What the exercise asks -
Reproduce without any pictures the lines from the one that contains "green rectangle: moved 6 px left" through the end of the records, exactly as written.

::: Dataset content :::

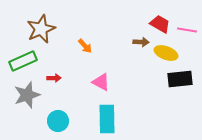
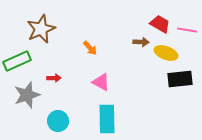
orange arrow: moved 5 px right, 2 px down
green rectangle: moved 6 px left
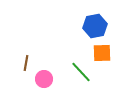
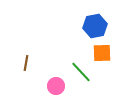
pink circle: moved 12 px right, 7 px down
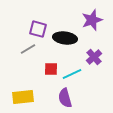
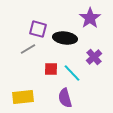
purple star: moved 2 px left, 2 px up; rotated 15 degrees counterclockwise
cyan line: moved 1 px up; rotated 72 degrees clockwise
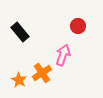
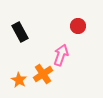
black rectangle: rotated 12 degrees clockwise
pink arrow: moved 2 px left
orange cross: moved 1 px right, 1 px down
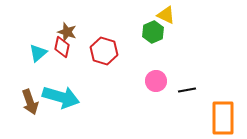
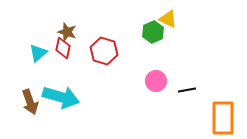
yellow triangle: moved 2 px right, 4 px down
red diamond: moved 1 px right, 1 px down
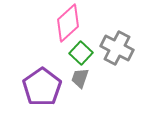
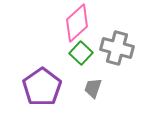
pink diamond: moved 9 px right
gray cross: rotated 12 degrees counterclockwise
gray trapezoid: moved 13 px right, 10 px down
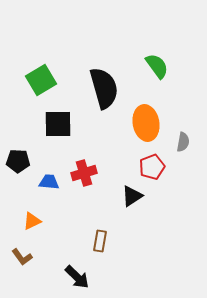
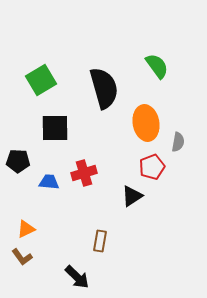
black square: moved 3 px left, 4 px down
gray semicircle: moved 5 px left
orange triangle: moved 6 px left, 8 px down
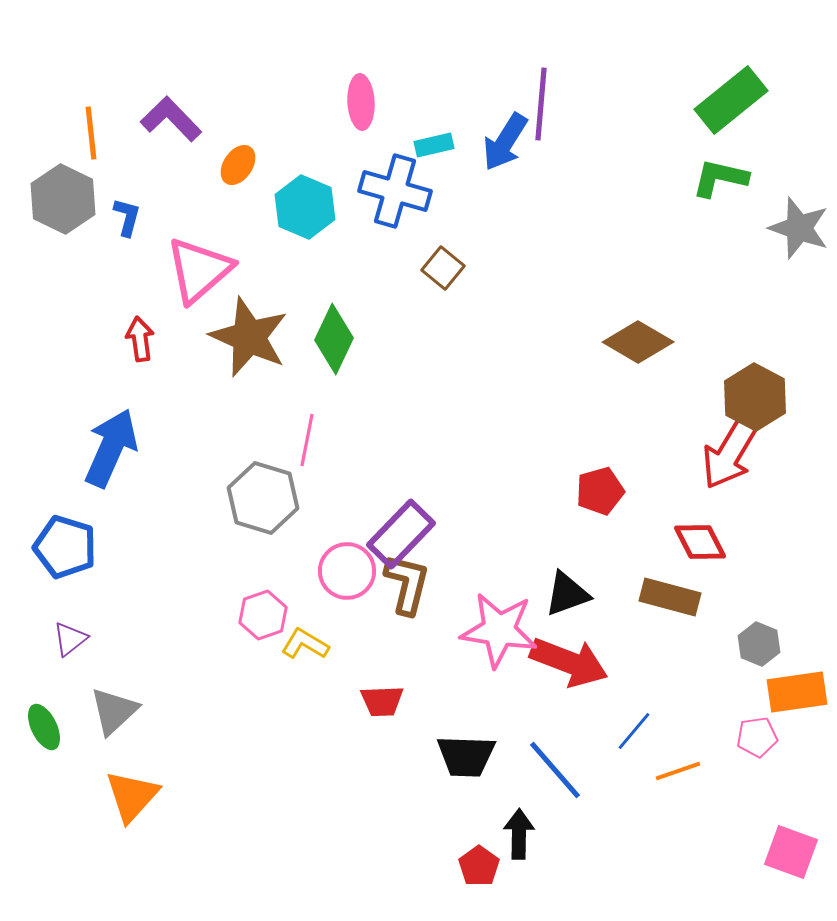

:::

Response -
green rectangle: moved 6 px left
pink circle: moved 12 px right, 7 px down
purple star: moved 2 px left, 2 px up; rotated 15 degrees counterclockwise
cyan line: moved 1 px up; rotated 72 degrees clockwise
black rectangle: rotated 12 degrees clockwise
pink arrow: moved 2 px left
orange cross: moved 1 px right, 1 px down
yellow triangle: moved 2 px right, 4 px down
red diamond: moved 1 px right, 1 px down
pink diamond: moved 9 px right
gray cross: rotated 12 degrees counterclockwise
gray trapezoid: moved 13 px right, 10 px down
black square: moved 3 px left, 4 px down
gray semicircle: moved 5 px left
orange triangle: moved 6 px left, 8 px down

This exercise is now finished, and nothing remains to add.